● Dataset entries:

* * *

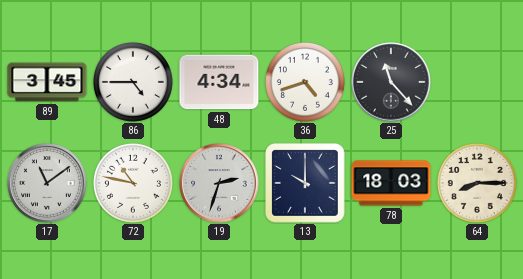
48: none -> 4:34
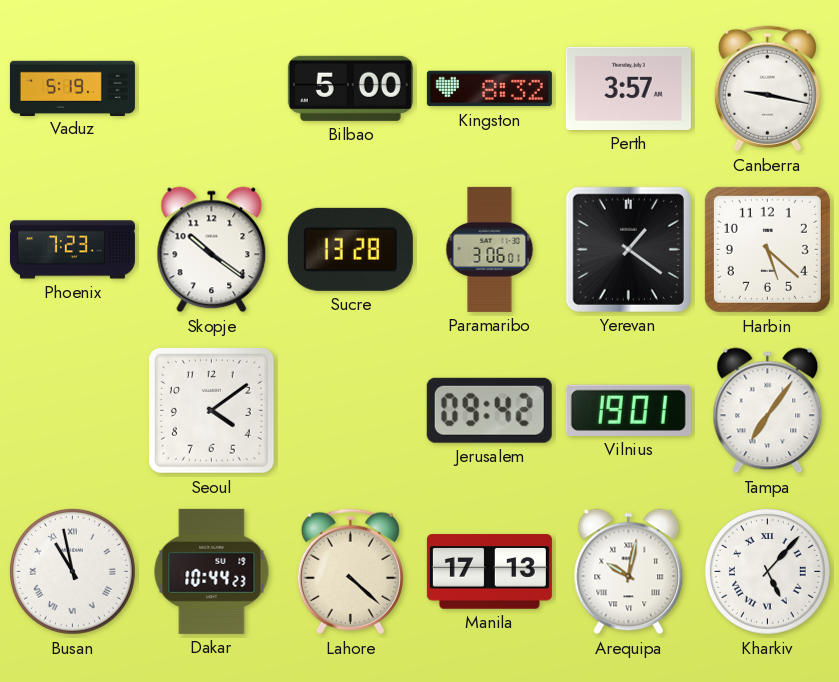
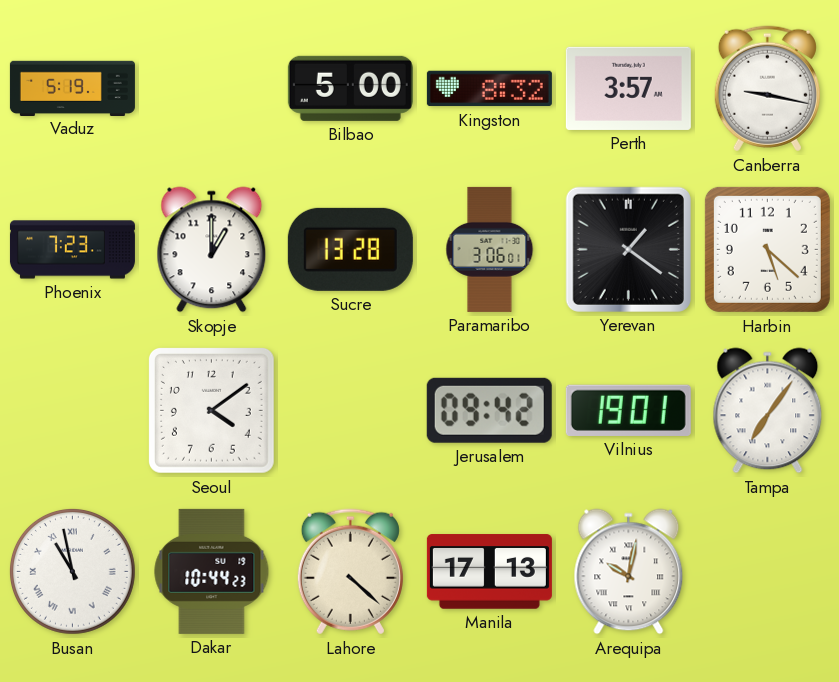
Skopje: 10:21 -> 1:00
Kharkiv: 5:07 -> none
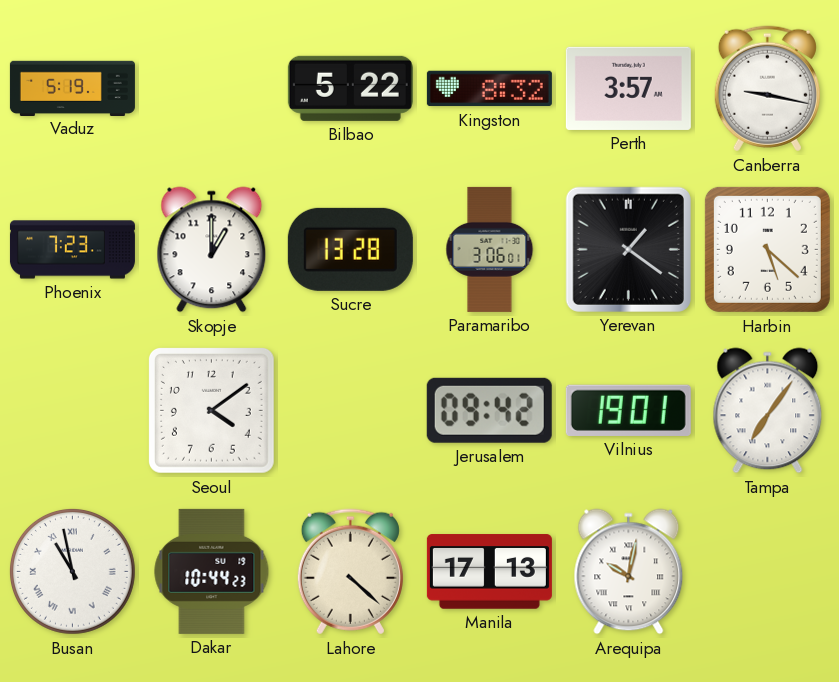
Bilbao: 5:00 -> 5:22
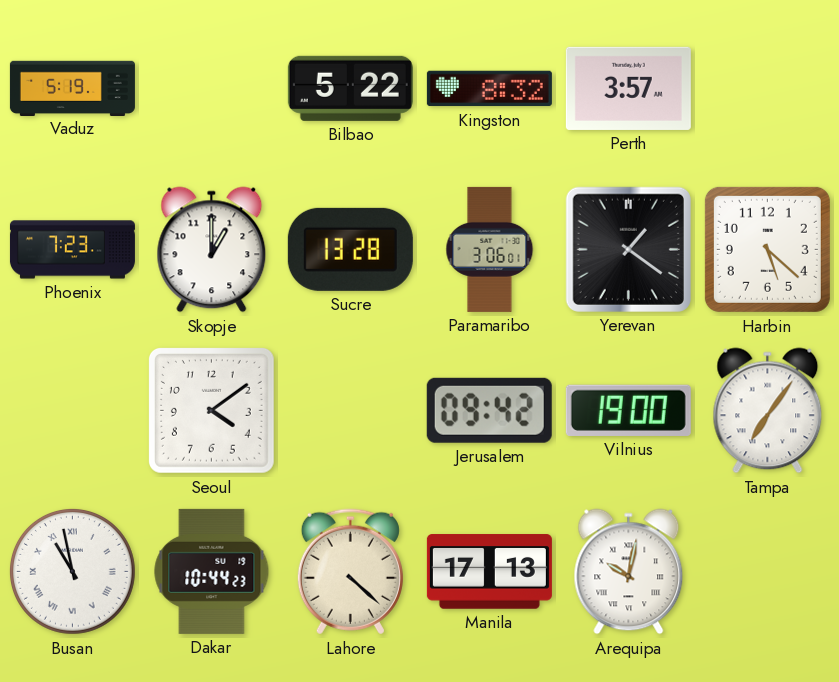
Canberra: 9:17 -> none
Vilnius: 19:01 -> 19:00
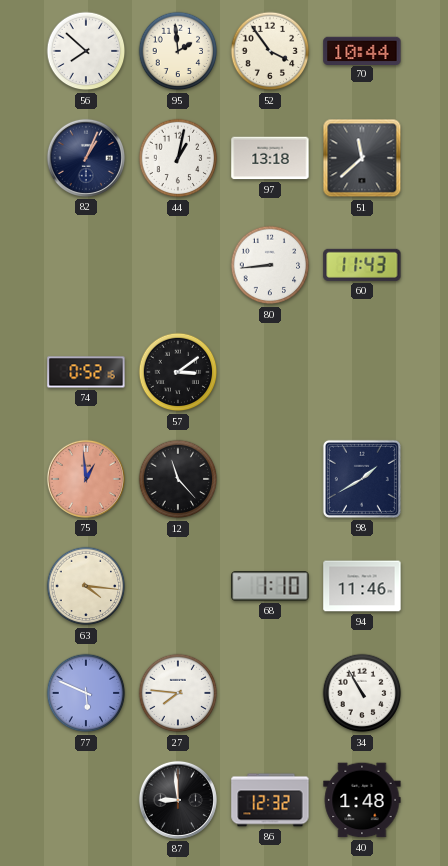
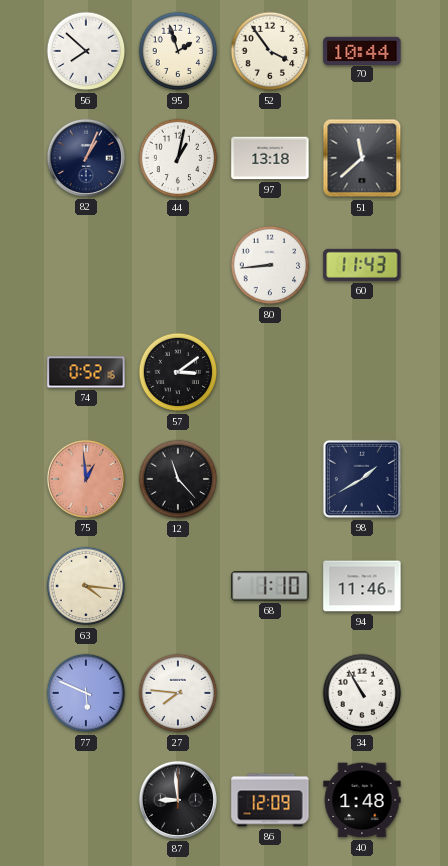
95: 1:59 -> 1:57
86: 12:32 -> 12:09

* * *

Lay out every clock change line in the records as a numbered list, skipping blank lines and leaving out the pictures.

● The response:
1. 48: none -> 4:34
2. Skopje: 10:21 -> 1:00
3. Kharkiv: 5:07 -> none
4. Bilbao: 5:00 -> 5:22
5. Canberra: 9:17 -> none
6. Vilnius: 19:01 -> 19:00
7. 95: 1:59 -> 1:57
8. 86: 12:32 -> 12:09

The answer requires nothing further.